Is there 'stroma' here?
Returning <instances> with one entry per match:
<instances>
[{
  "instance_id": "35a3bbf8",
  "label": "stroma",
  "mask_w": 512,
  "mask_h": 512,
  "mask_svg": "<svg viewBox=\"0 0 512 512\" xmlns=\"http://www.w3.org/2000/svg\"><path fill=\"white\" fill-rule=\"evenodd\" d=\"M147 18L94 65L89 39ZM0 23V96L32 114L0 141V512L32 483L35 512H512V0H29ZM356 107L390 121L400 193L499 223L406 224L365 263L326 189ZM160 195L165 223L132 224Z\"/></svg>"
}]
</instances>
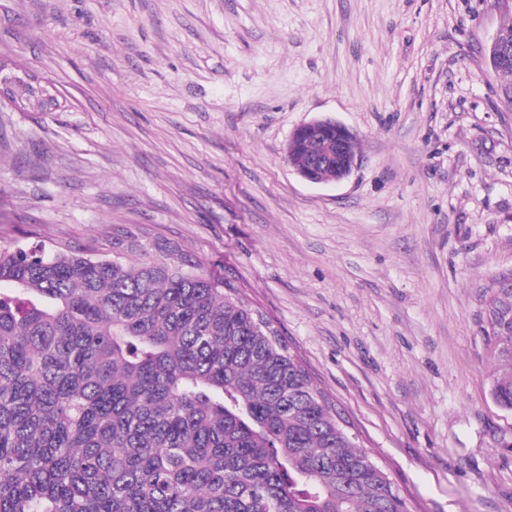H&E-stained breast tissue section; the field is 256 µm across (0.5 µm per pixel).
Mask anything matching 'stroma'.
I'll return each mask as SVG.
<instances>
[{
  "label": "stroma",
  "mask_w": 512,
  "mask_h": 512,
  "mask_svg": "<svg viewBox=\"0 0 512 512\" xmlns=\"http://www.w3.org/2000/svg\"><path fill=\"white\" fill-rule=\"evenodd\" d=\"M501 0H0V244L152 257L241 287L410 512H512L479 295L512 270ZM55 101L16 107L26 86ZM357 139L303 180L291 133ZM489 47L499 65L504 66L512 64V31L510 32L499 28ZM489 47L487 49V55L492 68L503 76L510 78V81L503 85V94L506 102L512 109V67L500 68L496 64L495 59L491 57ZM336 130L317 127L303 136H294L288 141V160L302 172L309 165L313 156L319 153H331L336 151ZM357 156L345 157L340 150L336 151V162L330 161L322 164V168H330L334 175L324 178H313L302 175L301 177L312 184L338 183L346 179L357 166Z\"/></svg>",
  "instance_id": "1"
}]
</instances>
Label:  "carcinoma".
I'll return each mask as SVG.
<instances>
[{"label":"carcinoma","instance_id":"1","mask_svg":"<svg viewBox=\"0 0 512 512\" xmlns=\"http://www.w3.org/2000/svg\"><path fill=\"white\" fill-rule=\"evenodd\" d=\"M336 130L288 141L302 171ZM0 245V512H409L278 330L177 243ZM484 288L512 412V283Z\"/></svg>","mask_w":512,"mask_h":512}]
</instances>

━━━━━━

Your task is to repeat the opening line of the entries above and each line after it, ending with the line that has "H&E-stained breast tissue". Do not include the pictures.

Is there 'stroma' here?
Returning <instances> with one entry per match:
<instances>
[{
  "instance_id": "35a3bbf8",
  "label": "stroma",
  "mask_w": 512,
  "mask_h": 512,
  "mask_svg": "<svg viewBox=\"0 0 512 512\" xmlns=\"http://www.w3.org/2000/svg\"><path fill=\"white\" fill-rule=\"evenodd\" d=\"M147 18L94 65L89 39ZM0 23V96L32 114L0 141V512L32 483L35 512H512V0H29ZM356 107L390 121L400 193L499 223L406 224L365 263L326 189ZM160 195L165 223L132 224Z\"/></svg>"
}]
</instances>
H&E-stained breast tissue section; the field is 256 µm across (0.5 µm per pixel).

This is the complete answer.